Top of DATA FOR THIS TASK

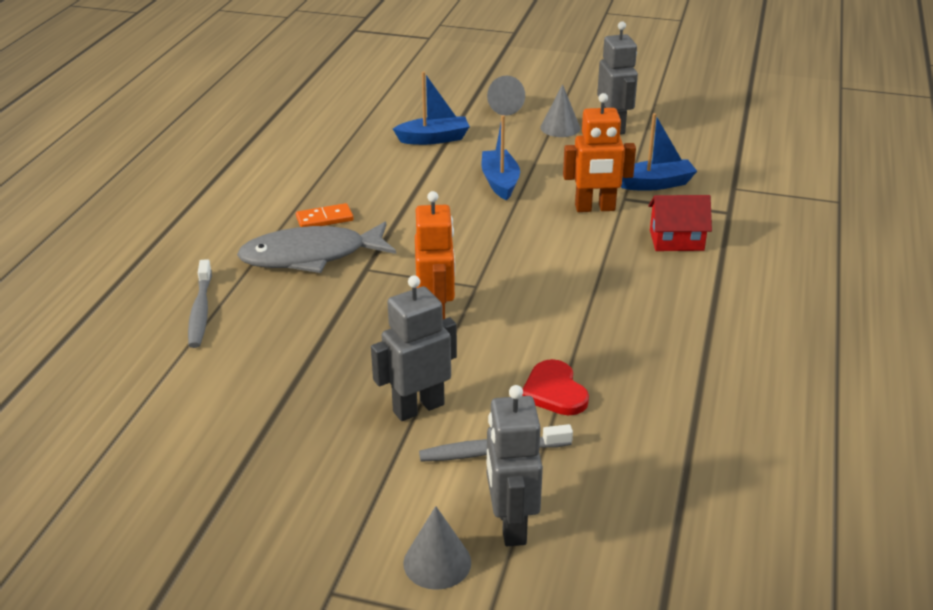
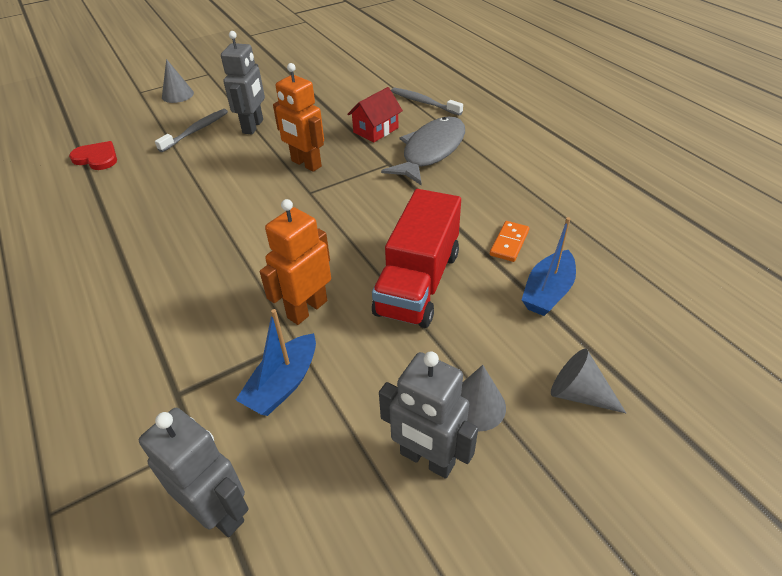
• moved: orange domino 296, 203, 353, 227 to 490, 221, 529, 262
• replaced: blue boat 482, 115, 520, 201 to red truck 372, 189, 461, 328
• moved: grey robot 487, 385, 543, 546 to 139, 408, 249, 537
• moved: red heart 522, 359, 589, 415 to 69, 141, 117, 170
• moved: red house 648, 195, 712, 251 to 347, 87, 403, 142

Bottom of DATA FOR THIS TASK

→ WHAT TO WORK ON: The answer must be the line containing "189, 461, 328" and every line after it to the end of the data, each set down exactly.

→ RESPONSE TO THE EXERCISE:
• replaced: blue boat 482, 115, 520, 201 to red truck 372, 189, 461, 328
• moved: grey robot 487, 385, 543, 546 to 139, 408, 249, 537
• moved: red heart 522, 359, 589, 415 to 69, 141, 117, 170
• moved: red house 648, 195, 712, 251 to 347, 87, 403, 142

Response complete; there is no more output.